REQUIREMENTS> Give back the records below verbatim, leaving out the pictures.

DATASET EXCERPTS>
───

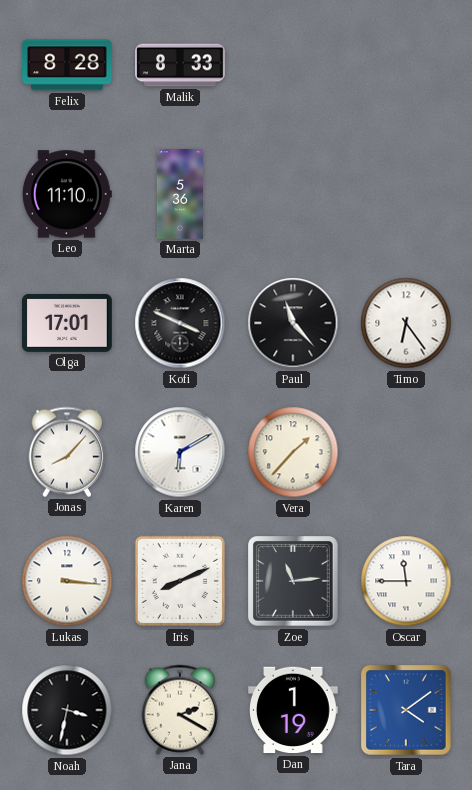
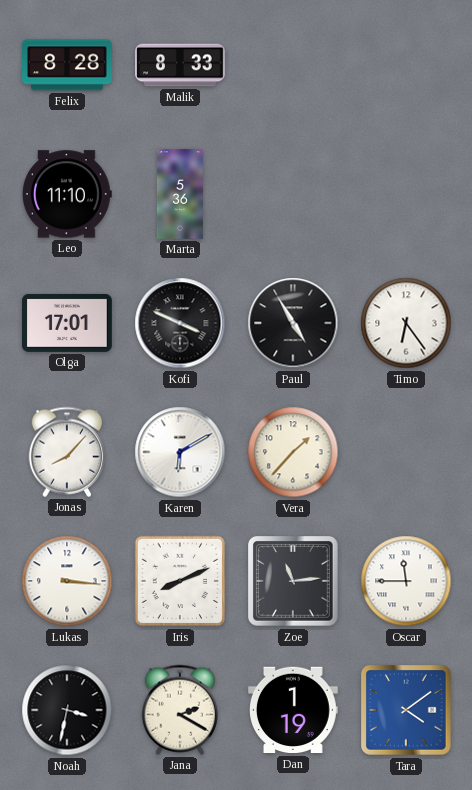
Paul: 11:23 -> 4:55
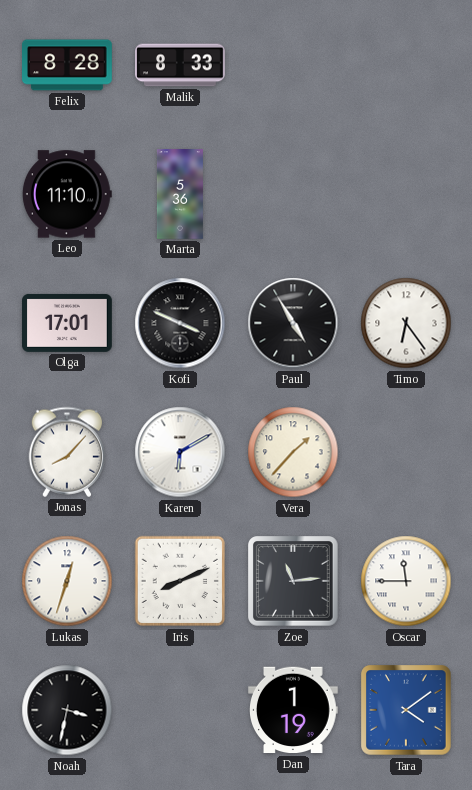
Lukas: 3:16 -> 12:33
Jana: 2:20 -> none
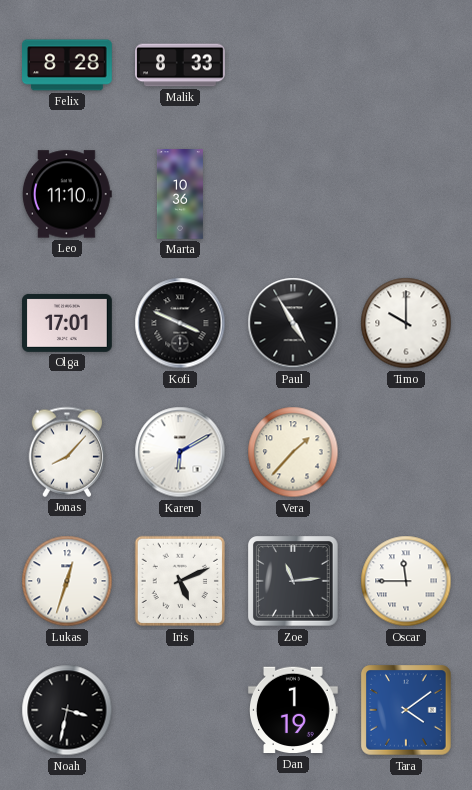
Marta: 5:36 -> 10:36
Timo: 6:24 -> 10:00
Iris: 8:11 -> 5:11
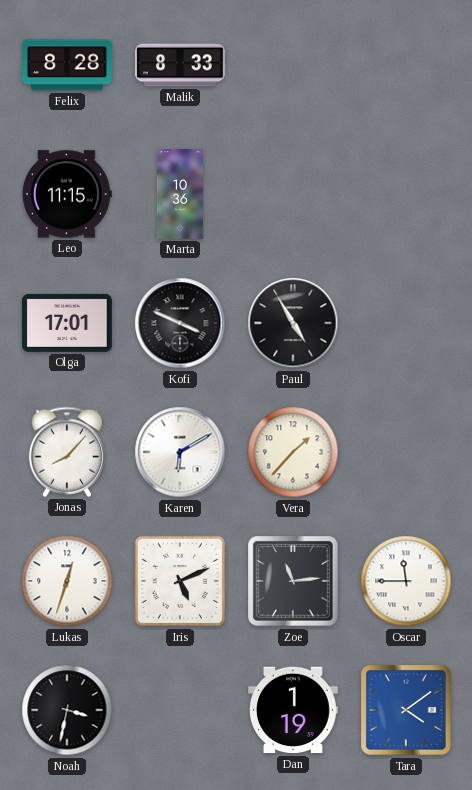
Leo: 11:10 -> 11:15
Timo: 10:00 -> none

───

OUTPUT BELOW>
Paul: 11:23 -> 4:55
Lukas: 3:16 -> 12:33
Jana: 2:20 -> none
Marta: 5:36 -> 10:36
Timo: 6:24 -> 10:00
Iris: 8:11 -> 5:11
Leo: 11:10 -> 11:15
Timo: 10:00 -> none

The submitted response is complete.